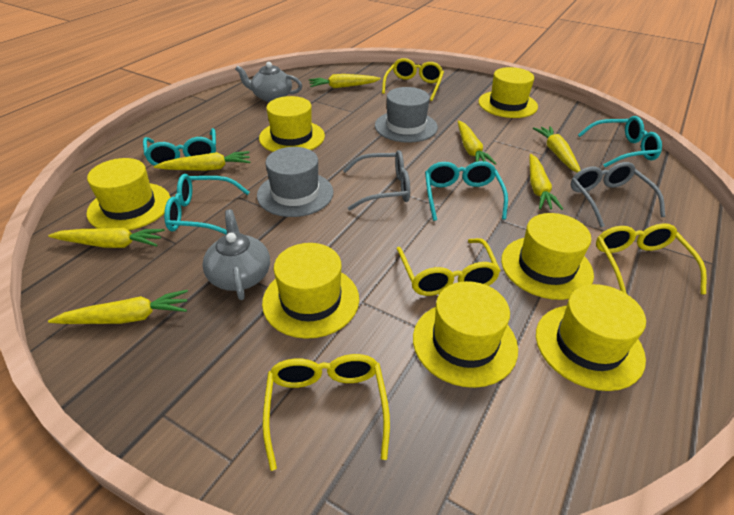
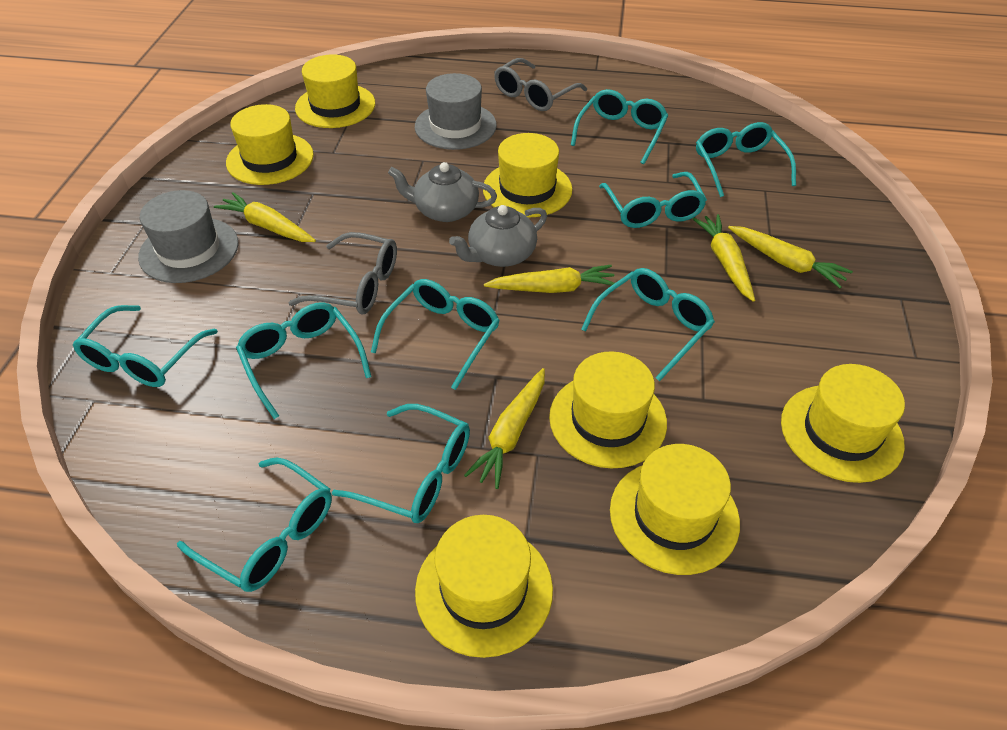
turquoise glasses: 4 -> 9
yellow carrot: 7 -> 5
yellow glasses: 4 -> 0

────────

* **What you need to do**
Output the material above exactly, without pictures.

* **Your solution**
turquoise glasses: 4 -> 9
yellow carrot: 7 -> 5
yellow glasses: 4 -> 0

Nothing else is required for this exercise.